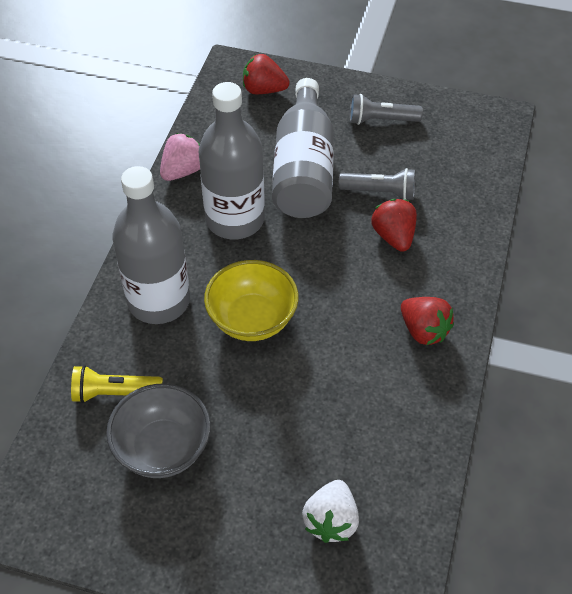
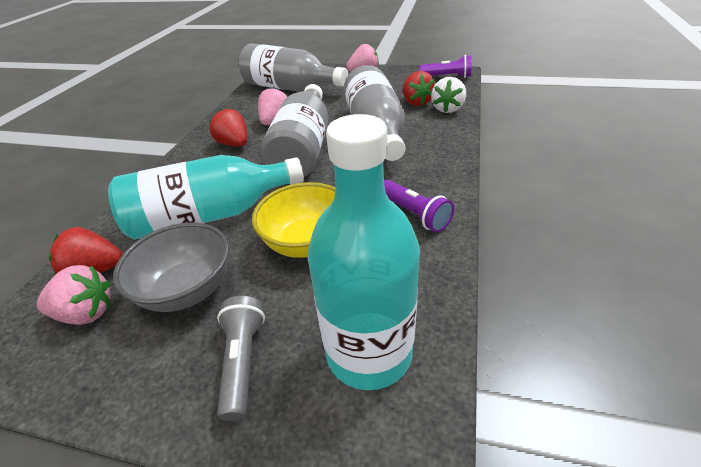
grey flashlight: 2 -> 1
pink strawberry: 1 -> 3
purple flashlight: 0 -> 2
turquoise bottle: 0 -> 2
yellow flashlight: 1 -> 0

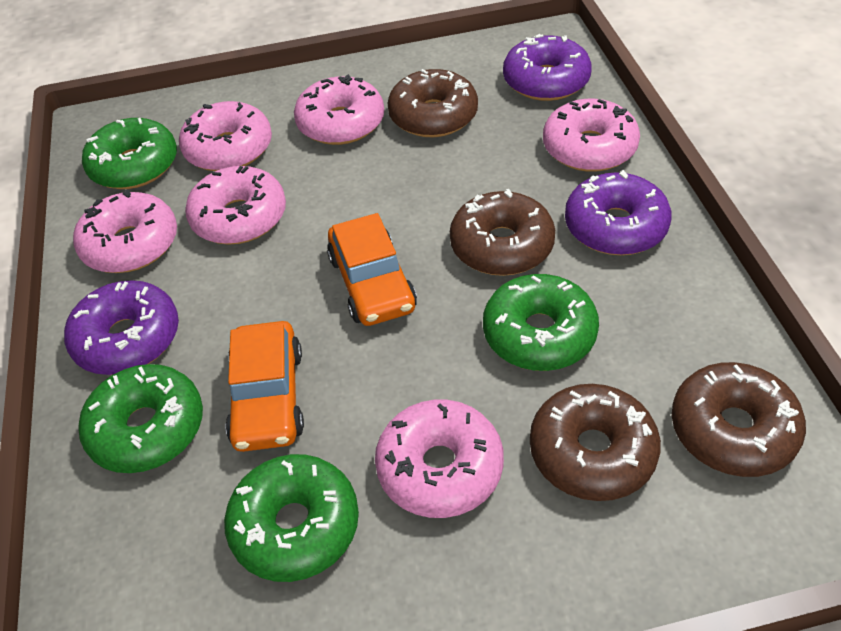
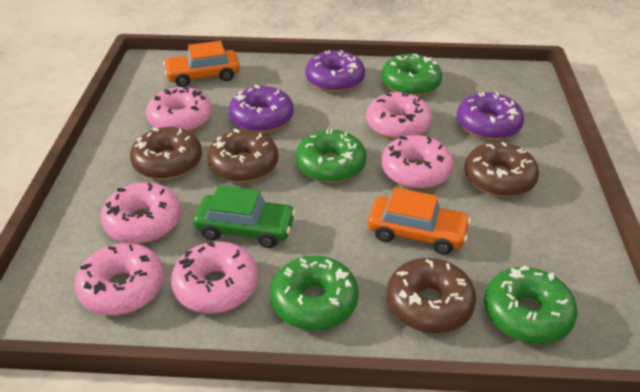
green car: 0 -> 1

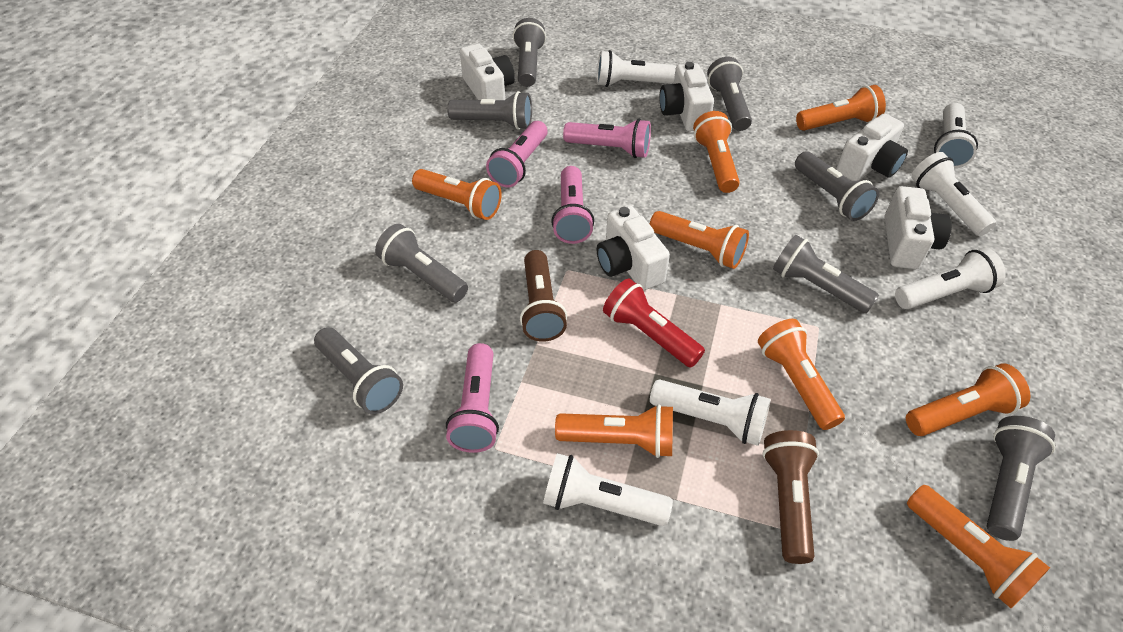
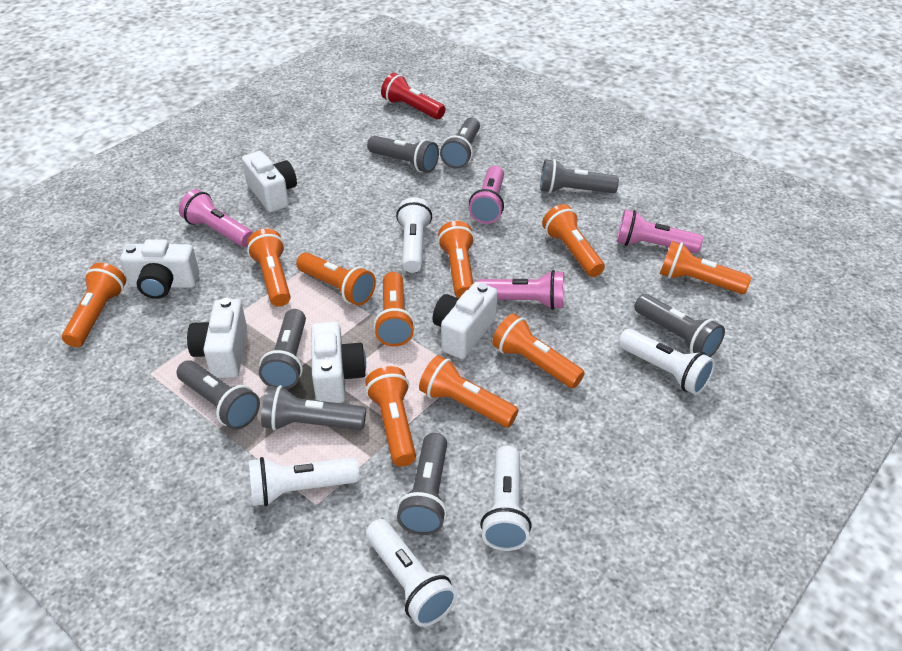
brown flashlight: 2 -> 0
orange flashlight: 8 -> 10
white flashlight: 6 -> 5

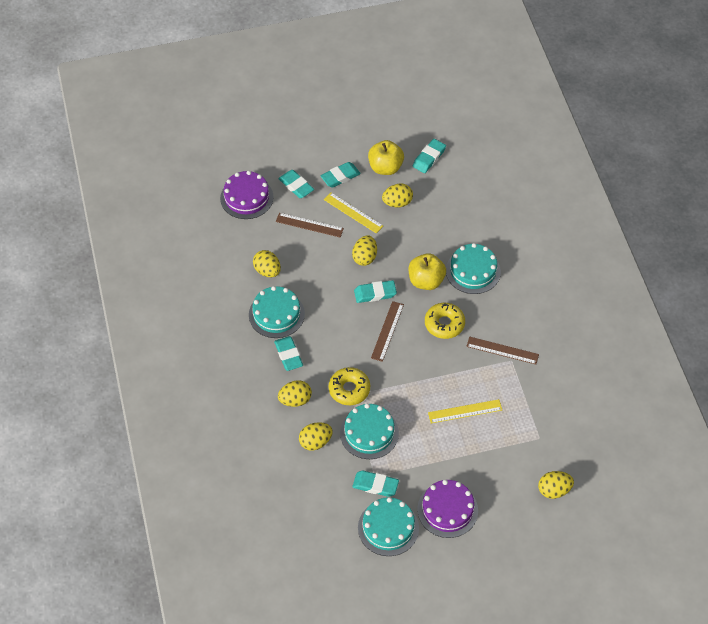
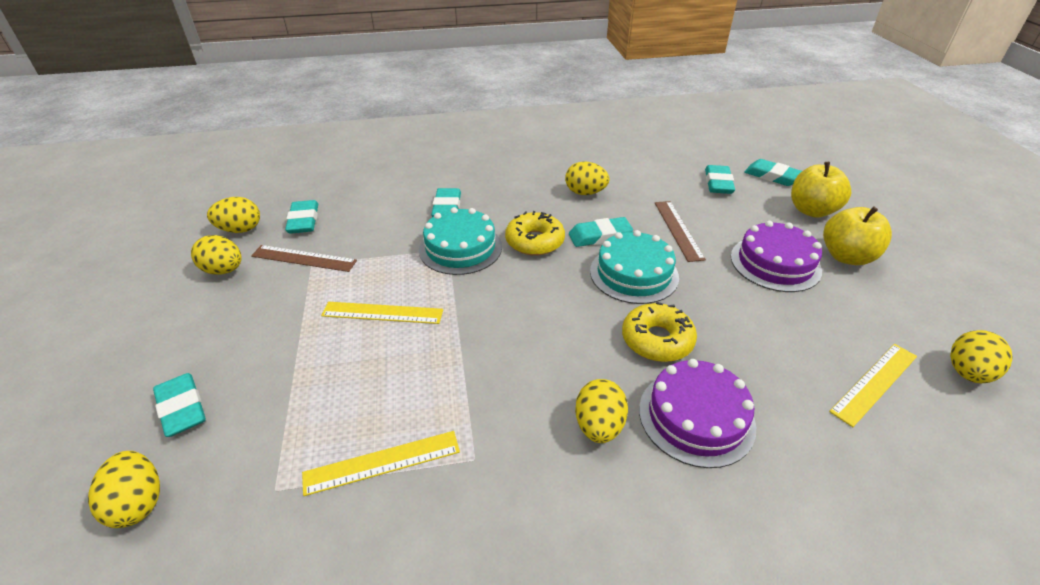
brown ruler: 3 -> 2
turquoise cake: 4 -> 2
yellow ruler: 2 -> 3

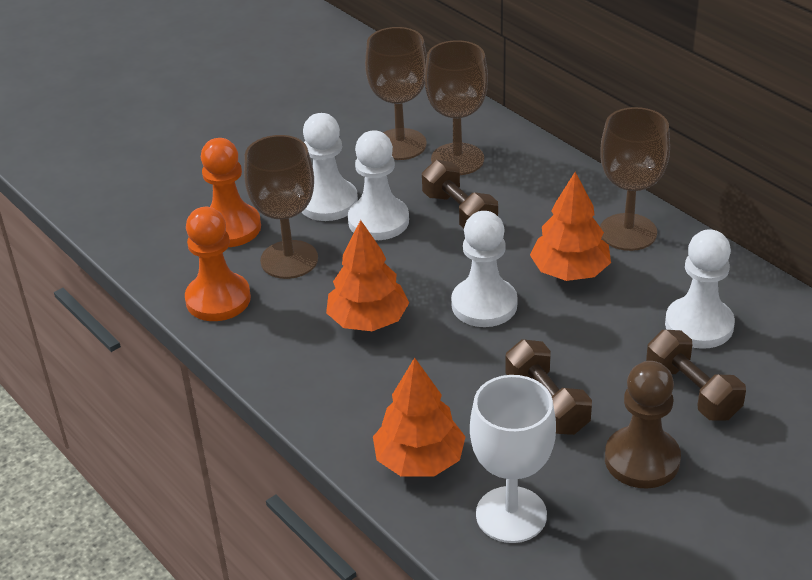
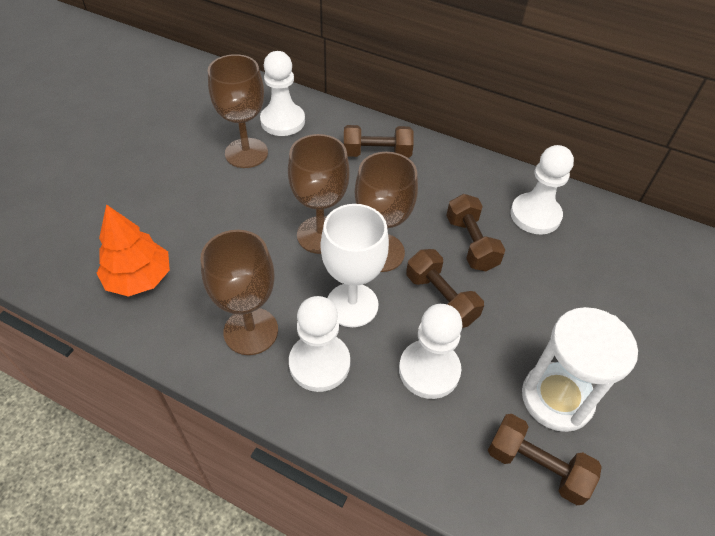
brown dumbbell: 3 -> 4
brown pawn: 1 -> 0
orange pawn: 2 -> 0
orange tree: 3 -> 1
white hourglass: 0 -> 1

What you should do:
All lines carrying the word "yellow" must be copied from the data above.

Answer:
yellow flashlight: 1 -> 0
yellow ruler: 2 -> 3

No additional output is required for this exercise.